Please give nothing except the number of lines in the records below that include the word "LEDK".

# Revision comparison data
* * * * * * *

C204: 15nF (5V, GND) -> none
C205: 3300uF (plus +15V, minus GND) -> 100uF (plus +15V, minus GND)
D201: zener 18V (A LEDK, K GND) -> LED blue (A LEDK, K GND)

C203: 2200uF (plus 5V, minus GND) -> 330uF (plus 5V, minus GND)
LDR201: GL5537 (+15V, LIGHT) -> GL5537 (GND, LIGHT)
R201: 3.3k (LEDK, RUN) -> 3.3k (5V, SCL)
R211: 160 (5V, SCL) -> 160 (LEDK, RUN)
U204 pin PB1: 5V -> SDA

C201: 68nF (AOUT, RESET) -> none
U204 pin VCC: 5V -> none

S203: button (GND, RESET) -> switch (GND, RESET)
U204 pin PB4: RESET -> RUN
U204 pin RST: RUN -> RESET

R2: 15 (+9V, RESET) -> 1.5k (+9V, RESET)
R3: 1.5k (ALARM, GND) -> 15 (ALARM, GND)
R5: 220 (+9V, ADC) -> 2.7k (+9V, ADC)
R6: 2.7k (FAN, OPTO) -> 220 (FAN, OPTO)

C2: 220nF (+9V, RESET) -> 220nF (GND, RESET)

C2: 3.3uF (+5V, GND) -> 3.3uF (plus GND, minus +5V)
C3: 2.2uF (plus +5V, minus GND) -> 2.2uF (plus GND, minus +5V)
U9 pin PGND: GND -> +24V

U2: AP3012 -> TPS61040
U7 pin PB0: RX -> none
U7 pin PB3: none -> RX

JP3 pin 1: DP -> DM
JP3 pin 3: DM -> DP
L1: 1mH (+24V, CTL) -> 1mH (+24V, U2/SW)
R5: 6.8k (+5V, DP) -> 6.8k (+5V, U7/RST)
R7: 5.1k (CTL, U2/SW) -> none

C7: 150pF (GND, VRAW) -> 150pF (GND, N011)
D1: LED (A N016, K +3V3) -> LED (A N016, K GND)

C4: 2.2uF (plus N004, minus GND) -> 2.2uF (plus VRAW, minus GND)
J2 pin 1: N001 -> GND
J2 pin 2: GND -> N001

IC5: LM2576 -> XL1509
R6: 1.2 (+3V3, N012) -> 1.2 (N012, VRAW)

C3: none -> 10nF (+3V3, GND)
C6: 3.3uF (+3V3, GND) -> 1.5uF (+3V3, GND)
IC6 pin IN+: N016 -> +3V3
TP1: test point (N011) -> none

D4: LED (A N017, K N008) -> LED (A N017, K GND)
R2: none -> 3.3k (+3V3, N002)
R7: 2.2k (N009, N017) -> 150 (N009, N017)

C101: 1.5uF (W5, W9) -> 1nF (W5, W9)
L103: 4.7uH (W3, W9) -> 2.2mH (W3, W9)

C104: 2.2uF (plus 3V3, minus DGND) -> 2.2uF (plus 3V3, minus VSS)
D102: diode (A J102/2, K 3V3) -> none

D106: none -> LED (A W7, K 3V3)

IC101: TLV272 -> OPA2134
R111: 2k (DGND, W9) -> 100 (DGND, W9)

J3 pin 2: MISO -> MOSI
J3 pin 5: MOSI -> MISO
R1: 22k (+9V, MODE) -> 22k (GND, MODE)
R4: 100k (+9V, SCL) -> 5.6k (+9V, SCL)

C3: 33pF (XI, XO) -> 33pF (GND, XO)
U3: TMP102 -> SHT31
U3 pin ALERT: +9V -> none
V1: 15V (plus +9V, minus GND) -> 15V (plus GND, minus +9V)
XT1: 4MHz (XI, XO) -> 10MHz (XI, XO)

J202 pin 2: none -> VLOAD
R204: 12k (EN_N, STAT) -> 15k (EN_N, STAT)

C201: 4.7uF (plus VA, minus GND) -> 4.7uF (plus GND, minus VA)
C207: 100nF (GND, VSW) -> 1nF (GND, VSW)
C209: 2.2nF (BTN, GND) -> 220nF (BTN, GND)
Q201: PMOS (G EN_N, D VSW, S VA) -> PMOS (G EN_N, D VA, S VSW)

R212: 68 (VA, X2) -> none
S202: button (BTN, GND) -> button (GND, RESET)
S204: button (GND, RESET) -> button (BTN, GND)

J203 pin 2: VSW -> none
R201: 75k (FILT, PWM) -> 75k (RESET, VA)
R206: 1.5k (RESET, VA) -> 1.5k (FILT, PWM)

* * * * * * *

# ANSWER FOR THIS EXERCISE
3